[Coordinate-based change listings]
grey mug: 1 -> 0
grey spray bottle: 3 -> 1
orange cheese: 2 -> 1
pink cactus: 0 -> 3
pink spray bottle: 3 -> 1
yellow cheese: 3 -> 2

*What you need to do*:
Please print each entry once more, exactly as it reads.

*Response to the exercise*:
grey mug: 1 -> 0
grey spray bottle: 3 -> 1
orange cheese: 2 -> 1
pink cactus: 0 -> 3
pink spray bottle: 3 -> 1
yellow cheese: 3 -> 2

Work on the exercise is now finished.